* _Problem statement_: Could you please find each line in the records that contains the word "none" and copy it?

++++++++++

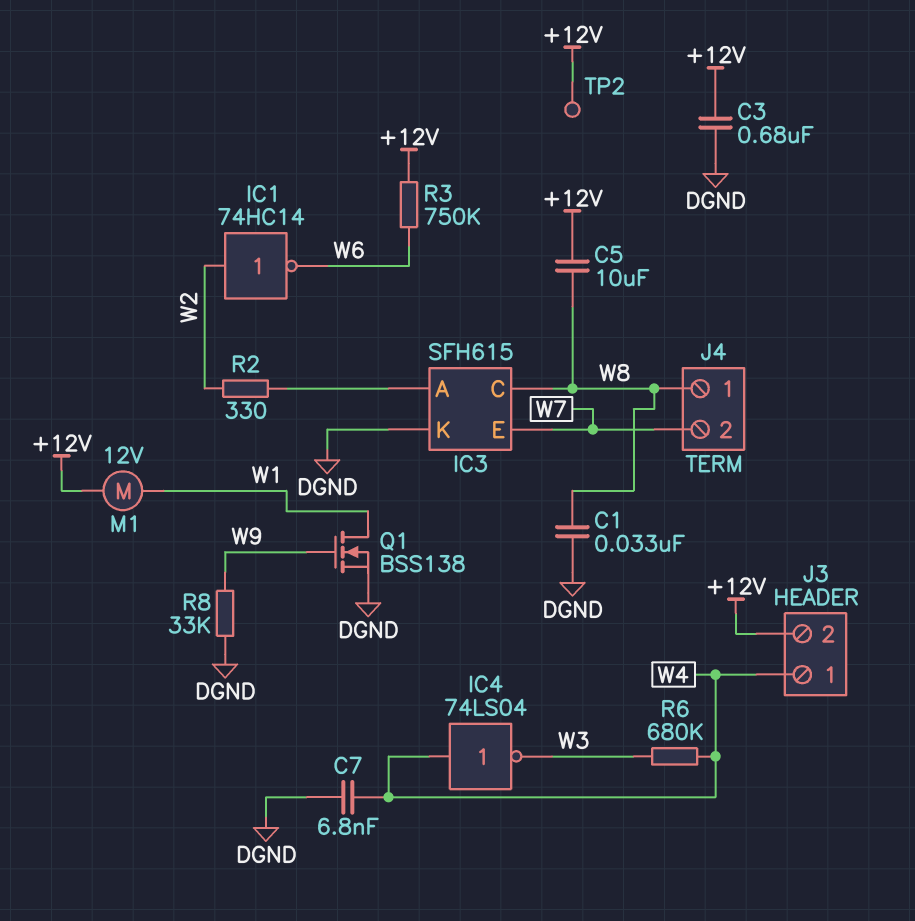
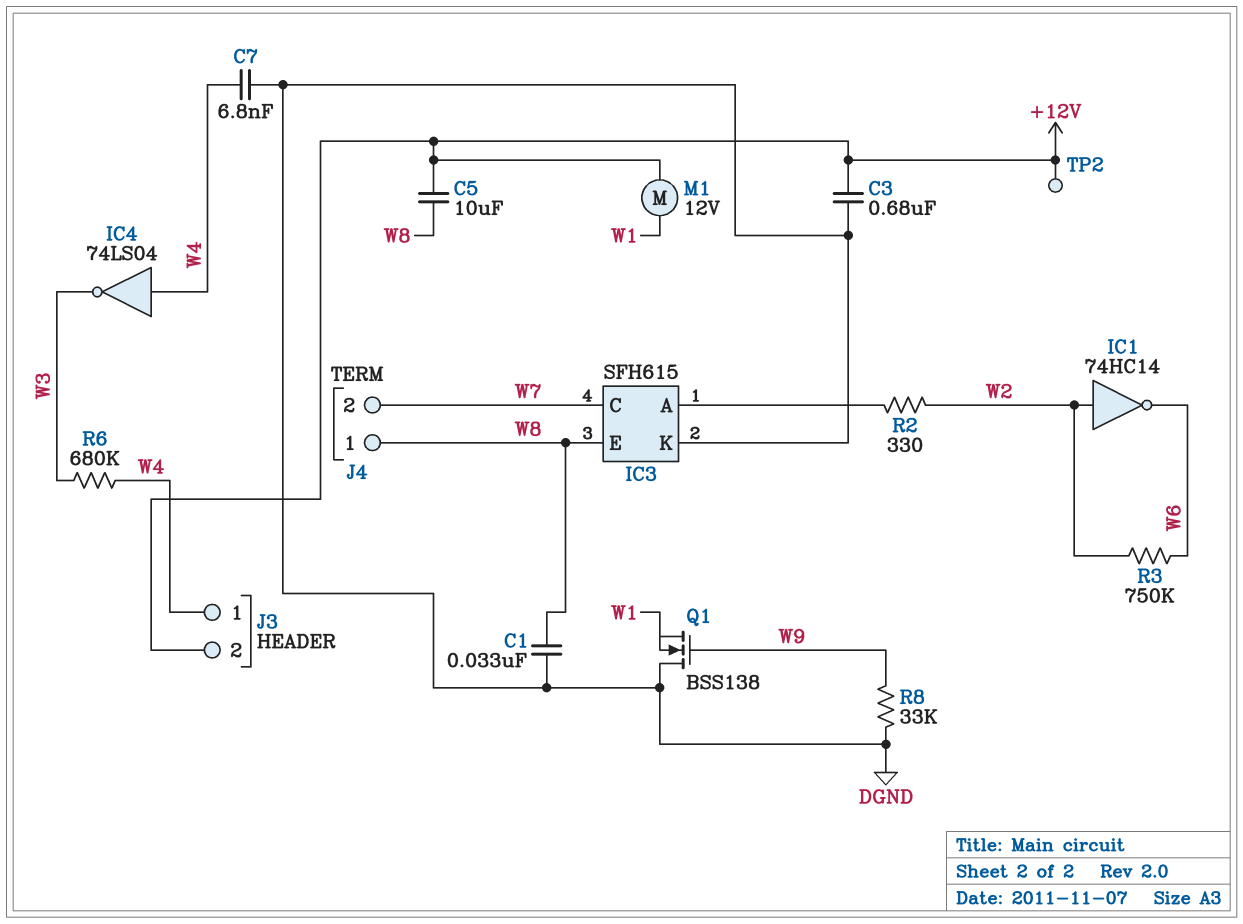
IC3 pin C: W8 -> W7
IC3 pin E: W7 -> W8
Q1: NMOS BSS138 (G W9, D W1, S DGND) -> NMOS BSS138 (G W9, D DGND, S W1)
R3: 750k (+12V, W6) -> 750k (W2, W6)

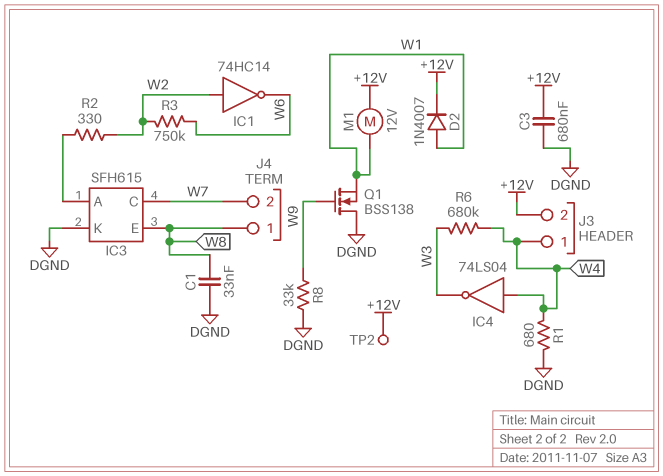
C5: 10uF (+12V, W8) -> none
C7: 6.8nF (DGND, W4) -> none
D2: none -> diode 1N4007 (A W1, K +12V)
R1: none -> 680 (DGND, W4)

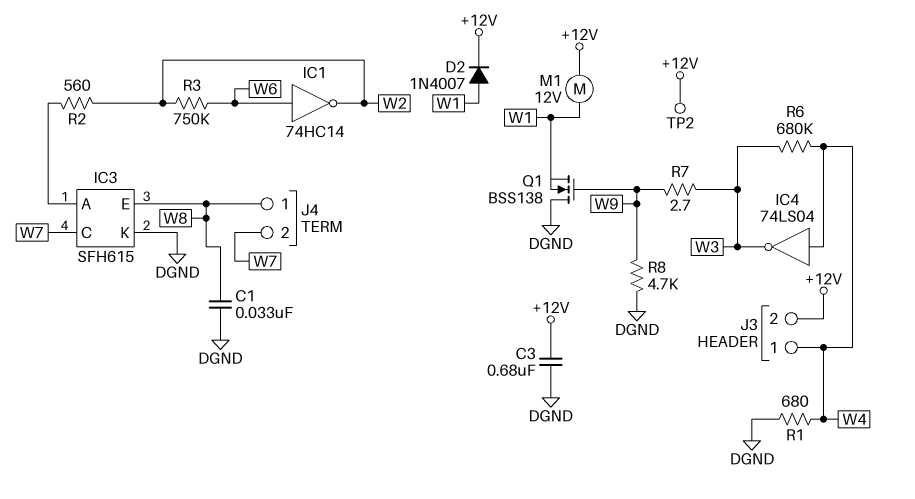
IC1: NOT 74HC14 (in W2, out W6) -> NOT 74HC14 (in W6, out W2)
R2: 330 (IC3/A, W2) -> 560 (IC3/A, W2)
R7: none -> 2.7 (W3, W9)
R8: 33k (DGND, W9) -> 4.7k (DGND, W9)

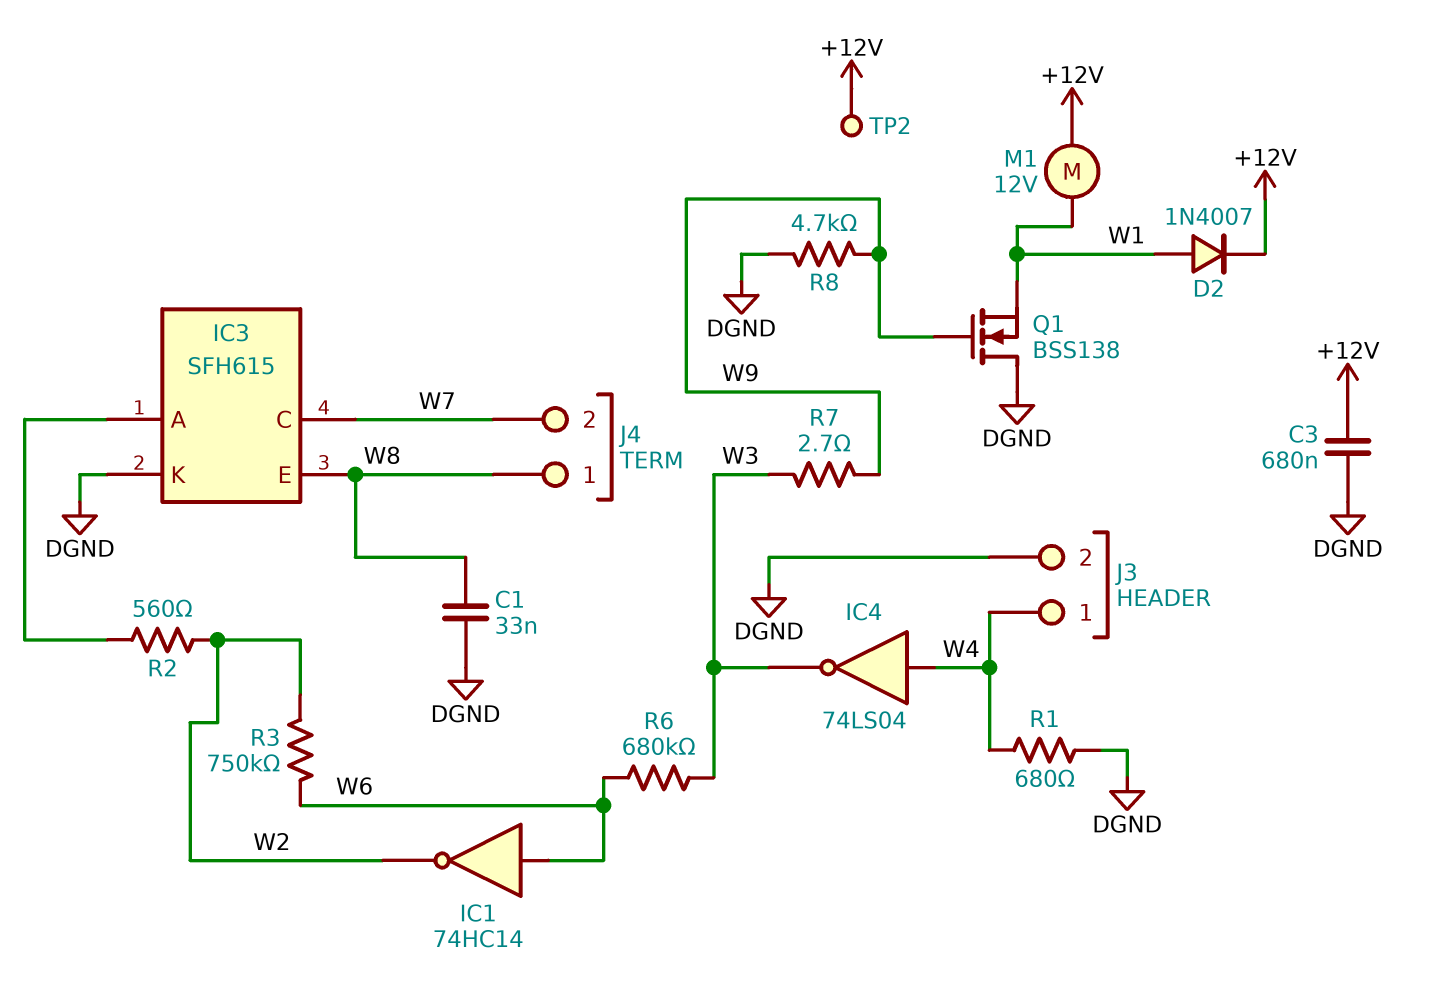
J3 pin 2: +12V -> DGND
R6: 680k (W3, W4) -> 680k (W3, W6)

++++++++++

* _Solution to the problem_:
C5: 10uF (+12V, W8) -> none
C7: 6.8nF (DGND, W4) -> none
D2: none -> diode 1N4007 (A W1, K +12V)
R1: none -> 680 (DGND, W4)
R7: none -> 2.7 (W3, W9)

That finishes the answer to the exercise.